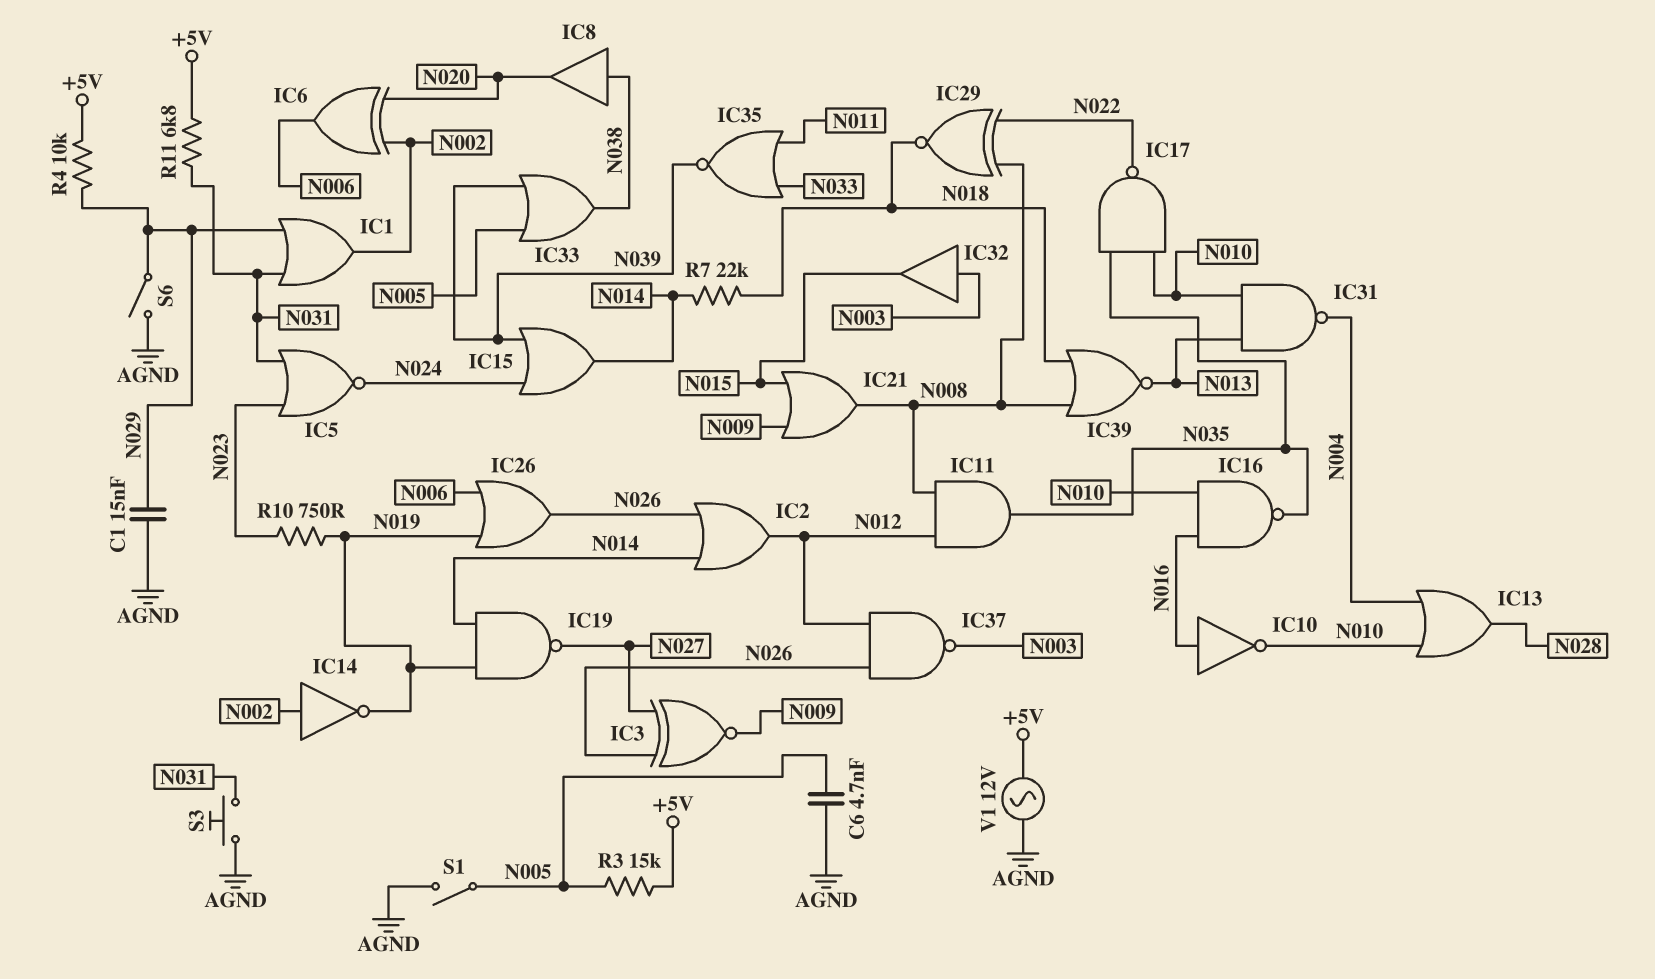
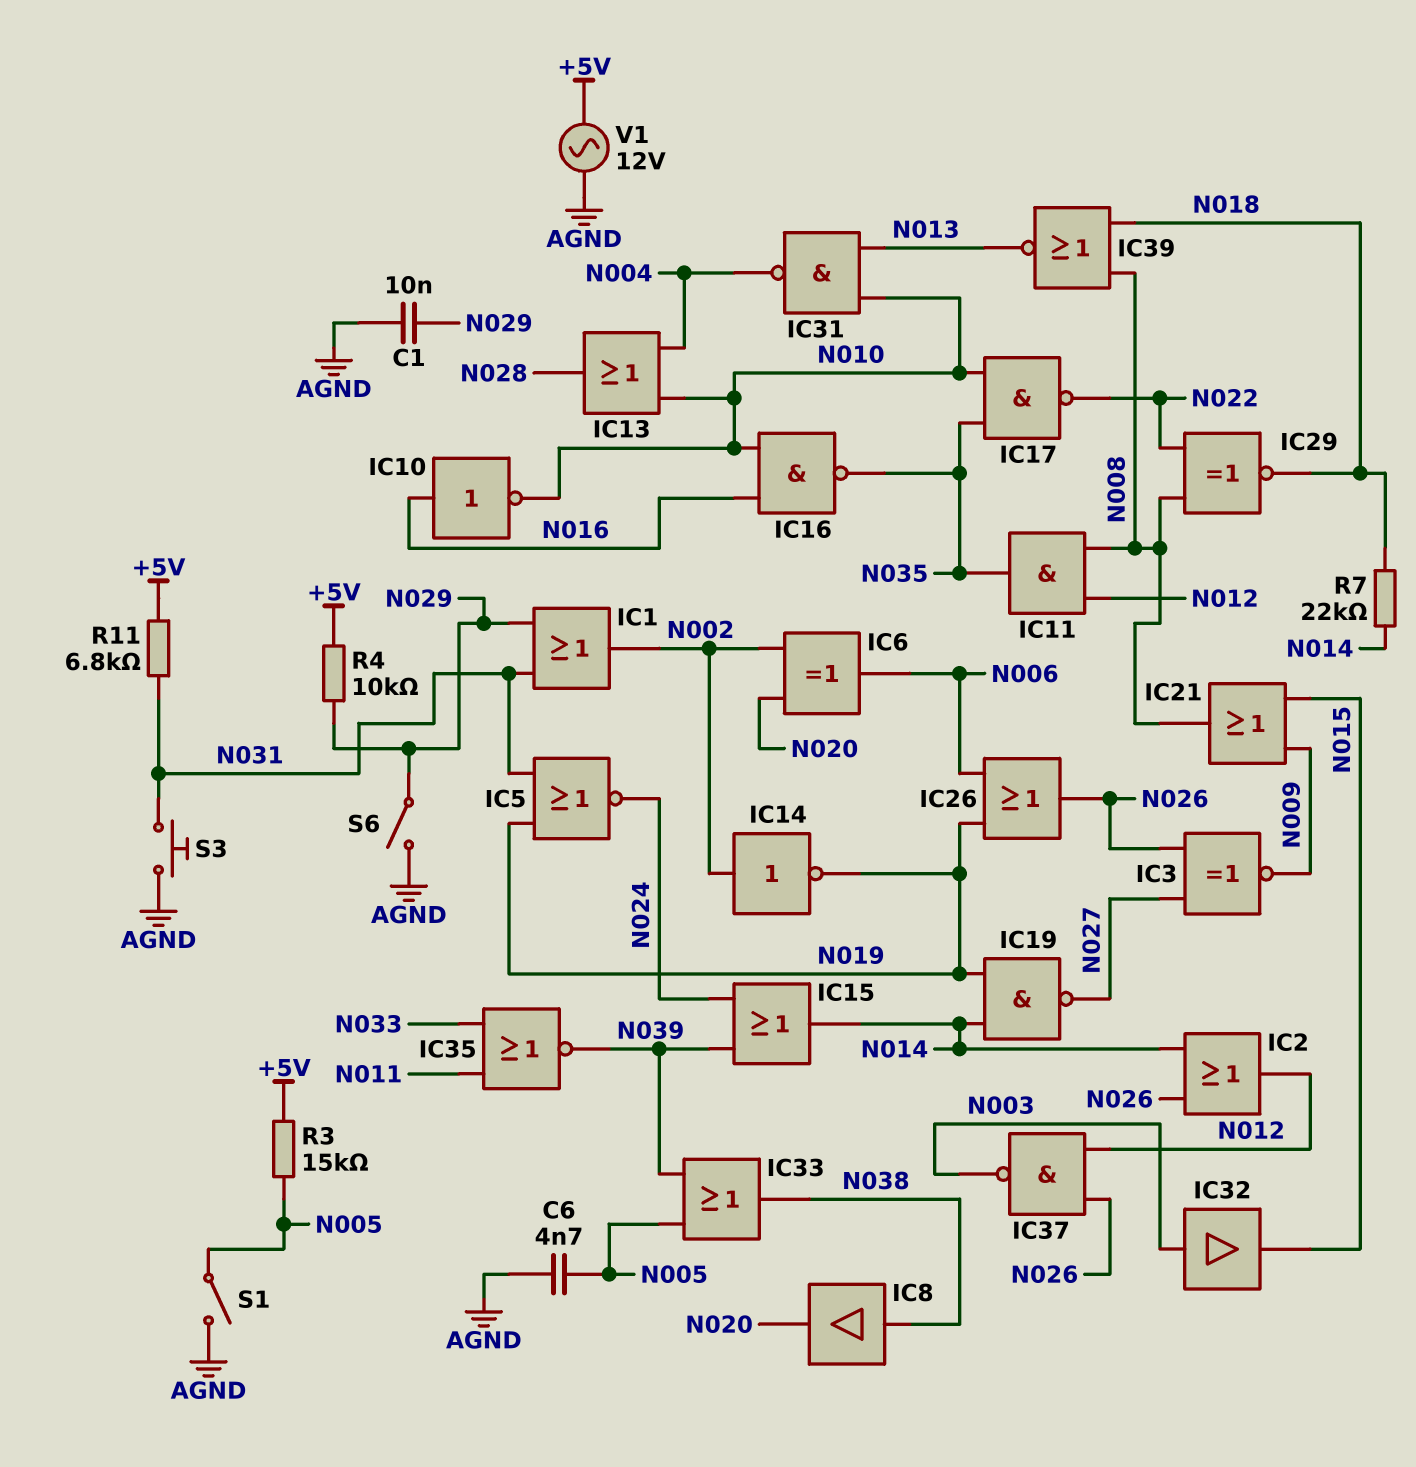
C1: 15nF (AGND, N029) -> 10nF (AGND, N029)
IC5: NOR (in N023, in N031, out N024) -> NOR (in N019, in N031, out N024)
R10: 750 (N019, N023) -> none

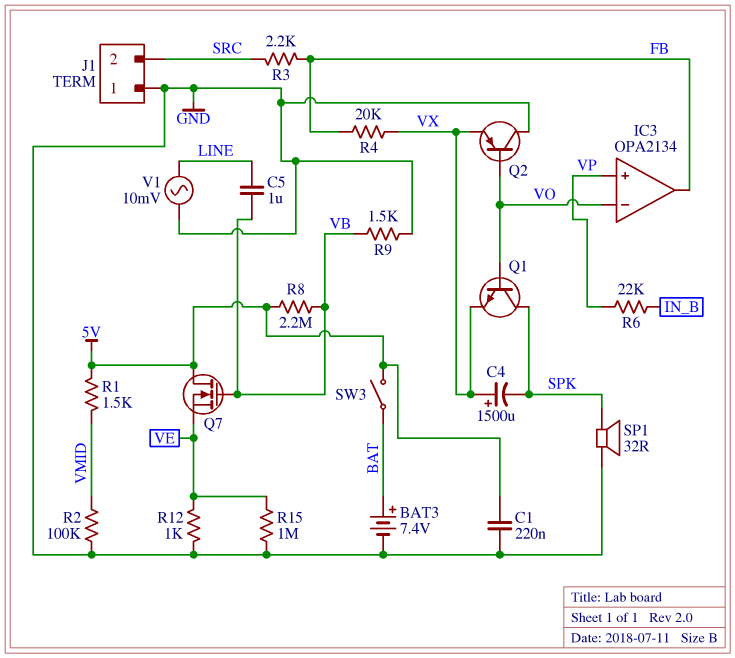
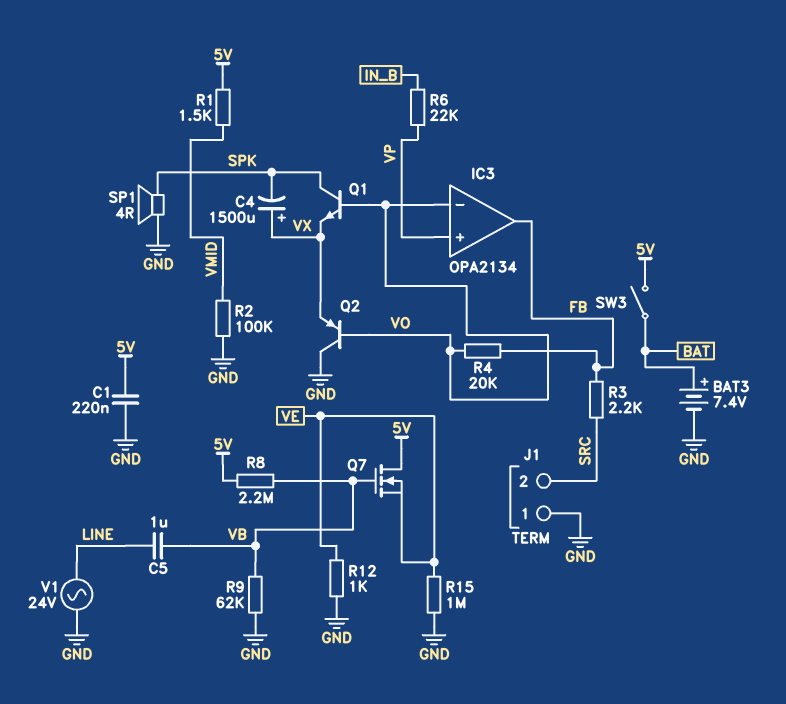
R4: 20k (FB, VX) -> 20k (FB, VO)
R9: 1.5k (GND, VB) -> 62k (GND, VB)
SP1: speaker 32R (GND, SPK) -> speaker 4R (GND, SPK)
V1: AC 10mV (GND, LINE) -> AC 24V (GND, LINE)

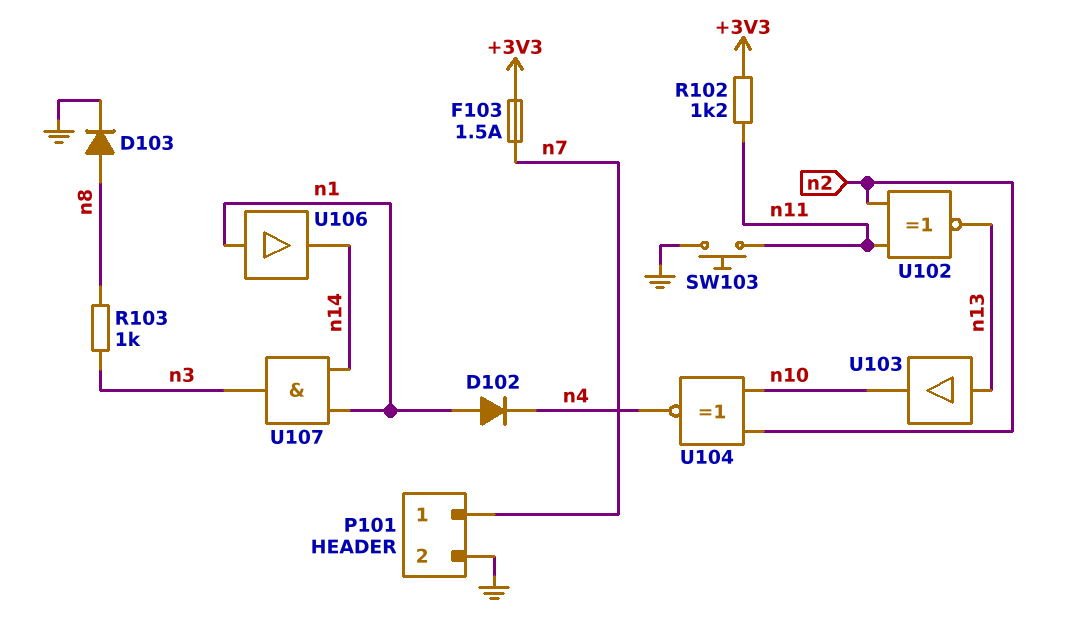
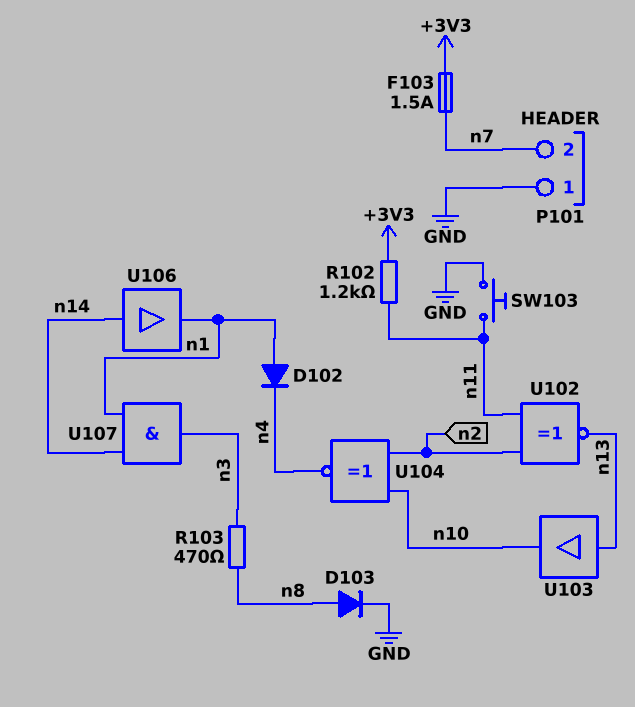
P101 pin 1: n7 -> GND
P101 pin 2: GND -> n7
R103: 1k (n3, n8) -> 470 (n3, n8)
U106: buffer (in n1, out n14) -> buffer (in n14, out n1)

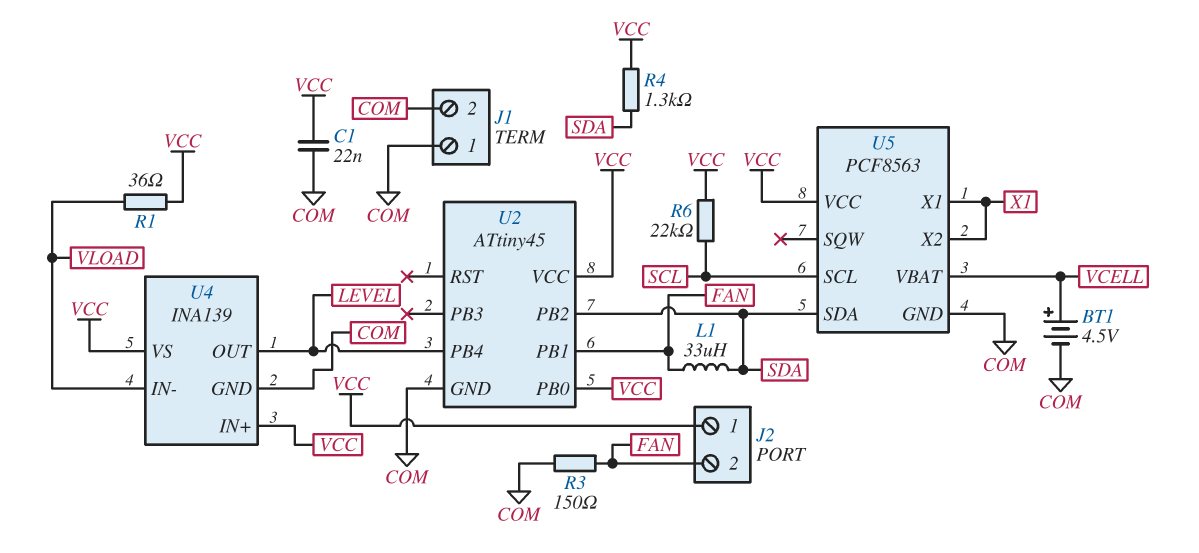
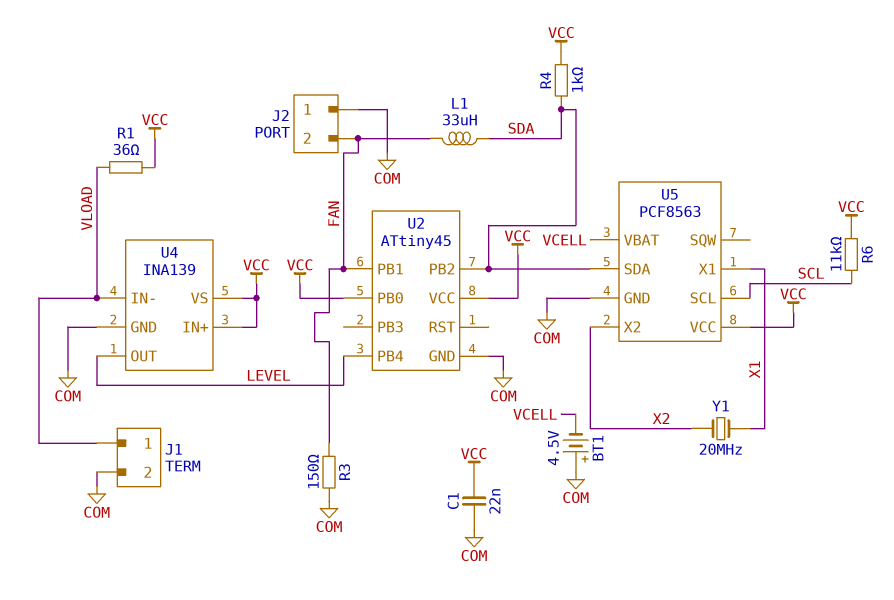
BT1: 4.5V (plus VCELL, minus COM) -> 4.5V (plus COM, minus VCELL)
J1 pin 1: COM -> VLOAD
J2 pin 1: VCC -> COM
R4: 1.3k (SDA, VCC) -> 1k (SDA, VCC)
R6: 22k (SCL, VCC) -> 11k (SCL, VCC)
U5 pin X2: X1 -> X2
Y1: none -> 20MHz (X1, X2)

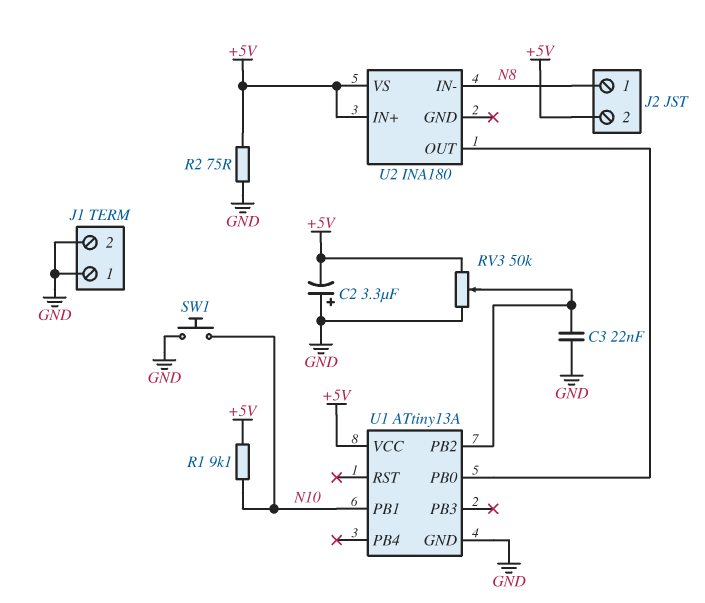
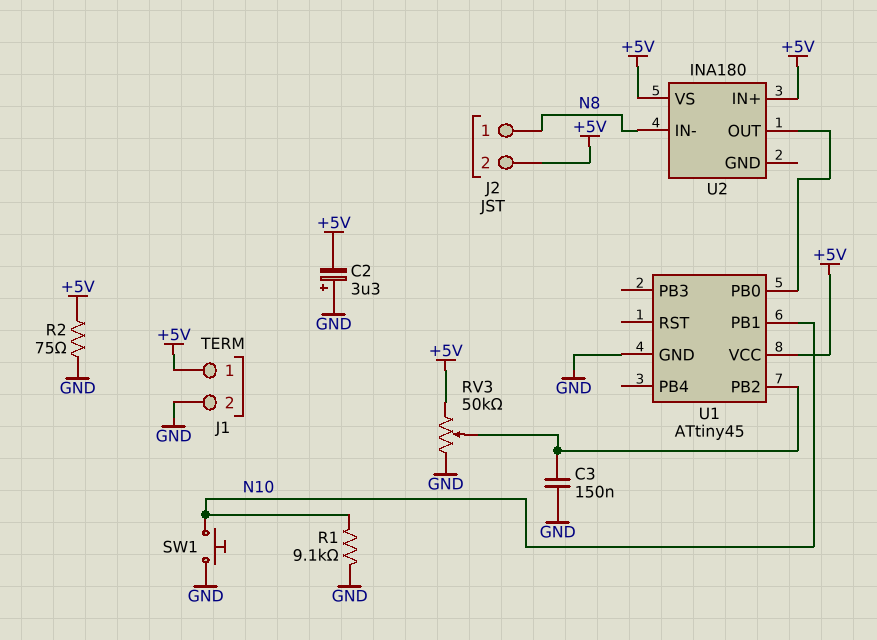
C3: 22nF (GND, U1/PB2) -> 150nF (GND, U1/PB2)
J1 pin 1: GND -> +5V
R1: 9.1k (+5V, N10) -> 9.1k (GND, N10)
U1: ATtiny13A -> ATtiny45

• Task item:
Search the entries for the string "none" and return each line where it turns up.

• Solution to the exercise:
R10: 750 (N019, N023) -> none
Y1: none -> 20MHz (X1, X2)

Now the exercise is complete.